> What is asked
Starting with the line that contains "Point out carcinoma." and stopping after the line that contains "Find stroma and", output every line exactly as it stands.
___ Exercise data
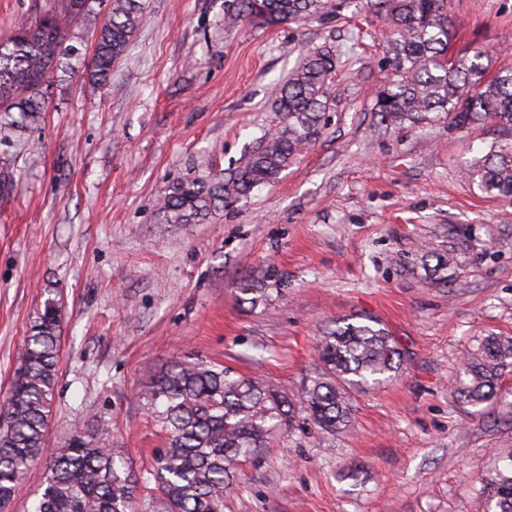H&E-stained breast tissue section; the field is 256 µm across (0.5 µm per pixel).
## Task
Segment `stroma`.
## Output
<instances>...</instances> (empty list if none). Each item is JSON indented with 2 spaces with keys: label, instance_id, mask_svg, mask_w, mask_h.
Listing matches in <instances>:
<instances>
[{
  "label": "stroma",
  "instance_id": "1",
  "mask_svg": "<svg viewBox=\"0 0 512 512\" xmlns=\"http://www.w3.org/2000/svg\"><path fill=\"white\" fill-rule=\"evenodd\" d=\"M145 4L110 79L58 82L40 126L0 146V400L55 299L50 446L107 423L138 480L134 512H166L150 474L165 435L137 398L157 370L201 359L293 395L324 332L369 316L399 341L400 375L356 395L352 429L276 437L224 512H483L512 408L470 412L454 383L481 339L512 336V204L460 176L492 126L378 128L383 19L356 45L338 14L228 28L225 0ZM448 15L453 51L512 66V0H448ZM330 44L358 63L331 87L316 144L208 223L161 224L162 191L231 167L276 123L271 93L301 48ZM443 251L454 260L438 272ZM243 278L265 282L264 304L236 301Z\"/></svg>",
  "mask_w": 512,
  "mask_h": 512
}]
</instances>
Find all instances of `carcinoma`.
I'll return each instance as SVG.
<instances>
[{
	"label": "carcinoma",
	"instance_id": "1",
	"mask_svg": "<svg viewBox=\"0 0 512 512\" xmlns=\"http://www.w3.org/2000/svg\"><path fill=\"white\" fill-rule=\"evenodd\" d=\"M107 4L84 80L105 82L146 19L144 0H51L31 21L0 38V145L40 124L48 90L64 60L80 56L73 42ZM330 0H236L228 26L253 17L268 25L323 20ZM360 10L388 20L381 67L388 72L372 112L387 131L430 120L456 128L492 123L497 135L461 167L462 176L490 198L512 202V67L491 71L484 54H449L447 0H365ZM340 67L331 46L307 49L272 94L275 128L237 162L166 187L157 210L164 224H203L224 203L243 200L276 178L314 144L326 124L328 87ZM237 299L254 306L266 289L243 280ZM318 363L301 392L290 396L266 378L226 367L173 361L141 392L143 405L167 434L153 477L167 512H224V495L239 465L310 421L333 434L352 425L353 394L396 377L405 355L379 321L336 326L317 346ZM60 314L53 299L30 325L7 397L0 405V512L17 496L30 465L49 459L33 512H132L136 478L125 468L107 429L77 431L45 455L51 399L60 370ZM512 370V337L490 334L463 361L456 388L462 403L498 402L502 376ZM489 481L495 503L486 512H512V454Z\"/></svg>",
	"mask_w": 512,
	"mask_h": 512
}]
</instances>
______
___ Exercise data
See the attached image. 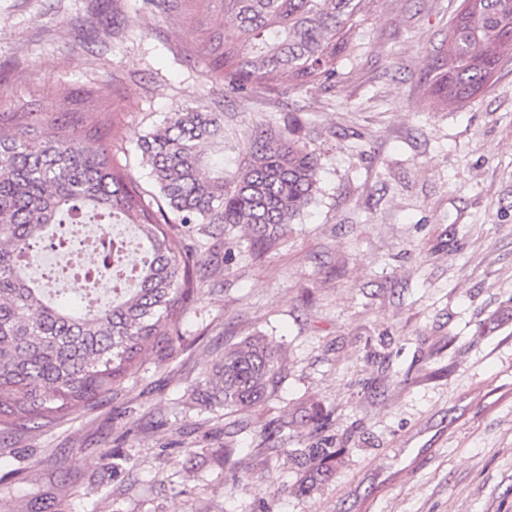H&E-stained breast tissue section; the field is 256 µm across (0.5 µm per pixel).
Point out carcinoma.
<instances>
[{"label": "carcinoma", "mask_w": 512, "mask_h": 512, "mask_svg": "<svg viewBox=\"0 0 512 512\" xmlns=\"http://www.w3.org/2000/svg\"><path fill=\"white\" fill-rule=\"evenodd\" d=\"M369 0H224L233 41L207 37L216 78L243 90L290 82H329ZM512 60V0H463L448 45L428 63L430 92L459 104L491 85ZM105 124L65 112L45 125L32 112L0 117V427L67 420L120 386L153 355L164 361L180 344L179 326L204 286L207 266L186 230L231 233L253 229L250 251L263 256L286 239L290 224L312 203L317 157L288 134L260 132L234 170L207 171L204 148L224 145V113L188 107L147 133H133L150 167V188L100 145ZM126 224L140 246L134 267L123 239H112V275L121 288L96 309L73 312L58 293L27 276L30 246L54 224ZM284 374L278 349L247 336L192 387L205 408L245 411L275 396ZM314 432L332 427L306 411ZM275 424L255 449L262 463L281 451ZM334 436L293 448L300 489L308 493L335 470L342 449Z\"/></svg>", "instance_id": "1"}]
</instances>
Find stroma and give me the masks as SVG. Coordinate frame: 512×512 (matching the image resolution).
______
___ Exercise data
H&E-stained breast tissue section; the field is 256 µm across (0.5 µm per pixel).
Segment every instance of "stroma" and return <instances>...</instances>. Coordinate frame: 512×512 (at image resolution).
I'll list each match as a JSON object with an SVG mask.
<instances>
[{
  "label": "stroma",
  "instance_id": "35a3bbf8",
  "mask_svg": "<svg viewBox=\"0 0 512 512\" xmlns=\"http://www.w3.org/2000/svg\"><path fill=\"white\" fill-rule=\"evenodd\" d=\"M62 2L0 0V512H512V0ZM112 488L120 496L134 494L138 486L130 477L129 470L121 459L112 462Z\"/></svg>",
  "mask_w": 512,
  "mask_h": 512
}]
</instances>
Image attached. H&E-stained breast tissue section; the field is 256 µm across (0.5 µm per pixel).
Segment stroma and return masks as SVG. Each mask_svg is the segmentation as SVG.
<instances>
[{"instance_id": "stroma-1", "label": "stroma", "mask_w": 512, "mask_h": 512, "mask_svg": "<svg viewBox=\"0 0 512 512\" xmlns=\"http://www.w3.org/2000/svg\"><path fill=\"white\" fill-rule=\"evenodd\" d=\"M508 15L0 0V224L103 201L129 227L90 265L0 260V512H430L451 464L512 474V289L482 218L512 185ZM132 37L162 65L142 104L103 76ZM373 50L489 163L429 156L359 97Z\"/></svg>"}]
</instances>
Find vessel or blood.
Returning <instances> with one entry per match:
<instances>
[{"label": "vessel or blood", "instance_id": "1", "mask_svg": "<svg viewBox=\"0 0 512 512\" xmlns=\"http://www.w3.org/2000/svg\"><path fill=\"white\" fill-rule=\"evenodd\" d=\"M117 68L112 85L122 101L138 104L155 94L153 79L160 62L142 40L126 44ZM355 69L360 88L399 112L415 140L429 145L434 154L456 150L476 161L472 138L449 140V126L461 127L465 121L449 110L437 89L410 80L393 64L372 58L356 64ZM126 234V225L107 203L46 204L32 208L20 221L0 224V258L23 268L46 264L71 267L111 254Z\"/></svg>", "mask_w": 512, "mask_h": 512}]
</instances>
______
> In response
Point out carcinoma.
<instances>
[{"label": "carcinoma", "mask_w": 512, "mask_h": 512, "mask_svg": "<svg viewBox=\"0 0 512 512\" xmlns=\"http://www.w3.org/2000/svg\"><path fill=\"white\" fill-rule=\"evenodd\" d=\"M369 0H224L233 41L207 37L216 78L243 90L290 82H329ZM512 60V0H463L448 45L428 63L430 92L459 104L491 85ZM105 124L65 112L45 125L32 112L0 117V427L67 420L120 386L153 355L164 361L180 344L179 326L204 286L207 266L186 230L231 233L253 229L250 251L263 256L286 239L290 224L312 203L317 157L288 134L260 132L234 170L207 171L204 148L224 145V113L188 107L147 133H133L150 167V188L100 145ZM126 224L140 246L134 267L123 239H112V275L121 288L96 309L73 312L58 293L27 276L30 246L54 224ZM284 374L278 349L247 336L192 387L205 408L245 411L275 396ZM314 432L332 427L306 411ZM275 424L255 449L262 463L281 451ZM334 436L293 448L300 489L308 493L335 470L342 449Z\"/></svg>", "instance_id": "1"}]
</instances>
Find stroma and give me the masks as SVG. Coordinate frame: 512×512 (matching the image resolution).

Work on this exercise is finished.